*** Opening DATA FOR REVIEW ***

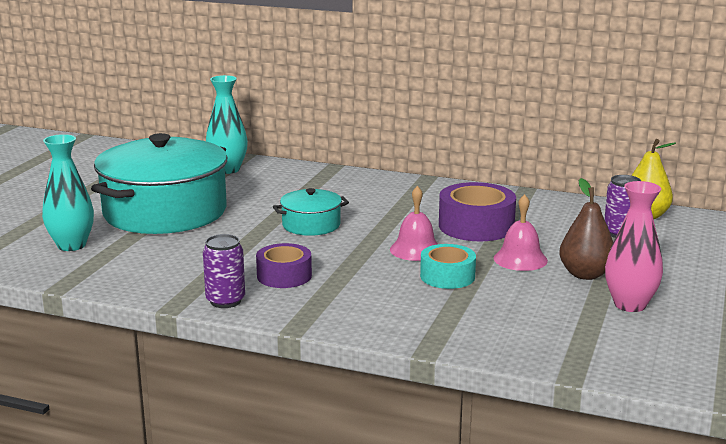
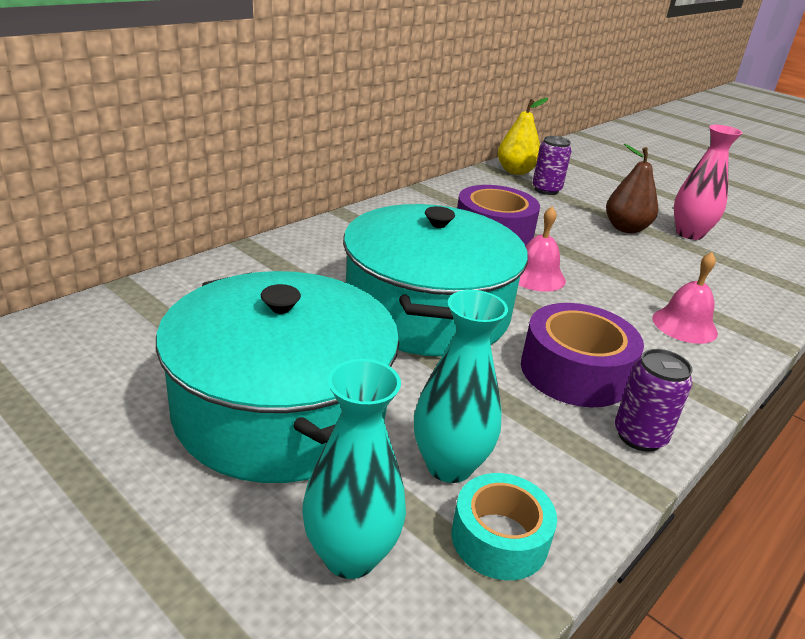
camera: 70 degrees left, 10 degrees up
(228, 169) = (162, 312): turquoise vase -> turquoise vase (449, 465)
(284, 276) = (575, 371): purple tape -> purple tape, size x1.53
(311, 225) = (427, 311): turquoise pot -> turquoise pot, size x2.16
(447, 276) = (610, 282): turquoise tape -> turquoise tape (499, 538)
(520, 259) = (582, 240): pink bell -> pink bell (684, 325)

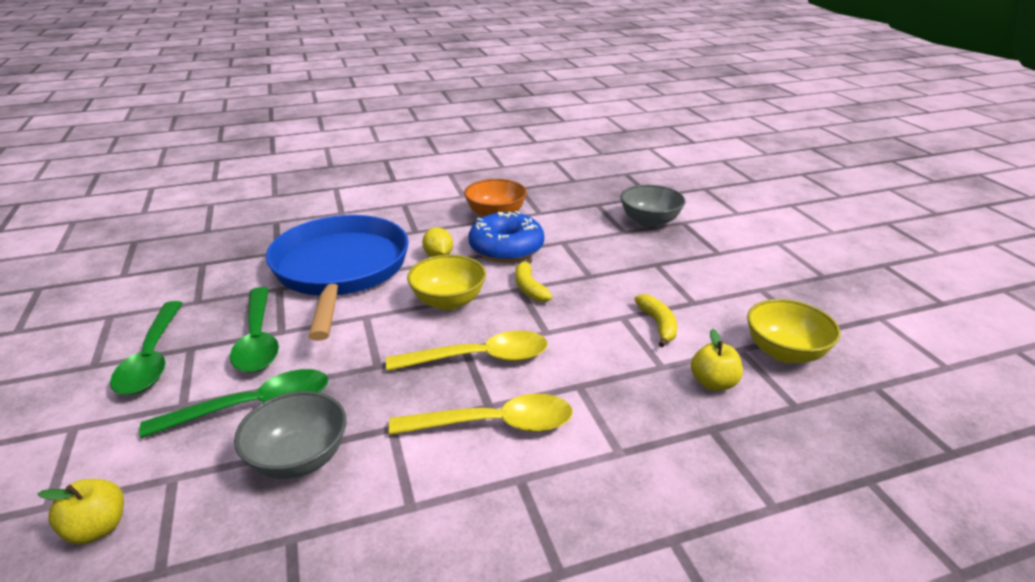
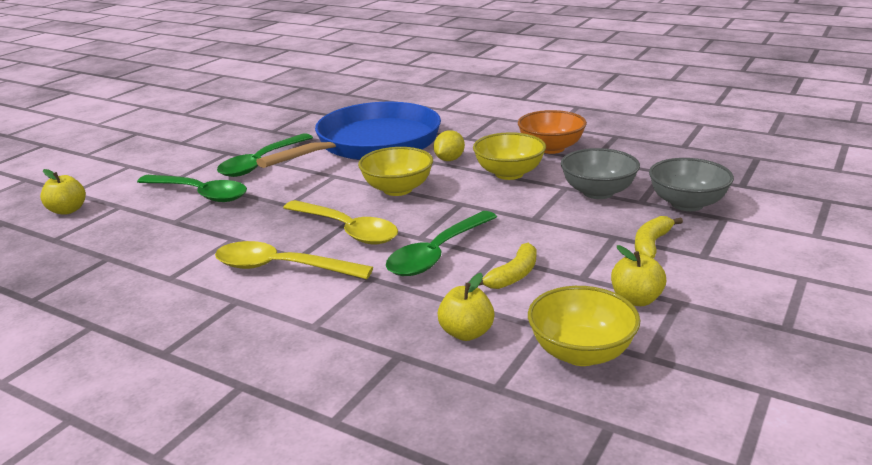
camera: 50 degrees right, 5 degrees down
(152, 358) = (205, 150): green spoon -> green spoon (437, 254)
(299, 458) = (172, 227): grey bowl -> grey bowl (598, 192)
(495, 424) = (281, 268): yellow spoon -> yellow spoon turned 150 degrees clockwise
(506, 248) = (509, 173): blue donut -> yellow bowl
(529, 288) = (469, 206): yellow banana -> yellow banana (651, 244)
(743, 300) = (636, 299): none -> yellow apple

*** Closing DATA FOR REVIEW ***

• _PROBLEM DESCRIPTION_
Transcribe, word for word, the line holding "(228, 169) = (162, 312): turquoise" and all lines after it in the entries above, ending with the last. Only those lines; no pictures.

• _OUTPUT_
(228, 169) = (162, 312): turquoise vase -> turquoise vase (449, 465)
(284, 276) = (575, 371): purple tape -> purple tape, size x1.53
(311, 225) = (427, 311): turquoise pot -> turquoise pot, size x2.16
(447, 276) = (610, 282): turquoise tape -> turquoise tape (499, 538)
(520, 259) = (582, 240): pink bell -> pink bell (684, 325)

camera: 50 degrees right, 5 degrees down
(152, 358) = (205, 150): green spoon -> green spoon (437, 254)
(299, 458) = (172, 227): grey bowl -> grey bowl (598, 192)
(495, 424) = (281, 268): yellow spoon -> yellow spoon turned 150 degrees clockwise
(506, 248) = (509, 173): blue donut -> yellow bowl
(529, 288) = (469, 206): yellow banana -> yellow banana (651, 244)
(743, 300) = (636, 299): none -> yellow apple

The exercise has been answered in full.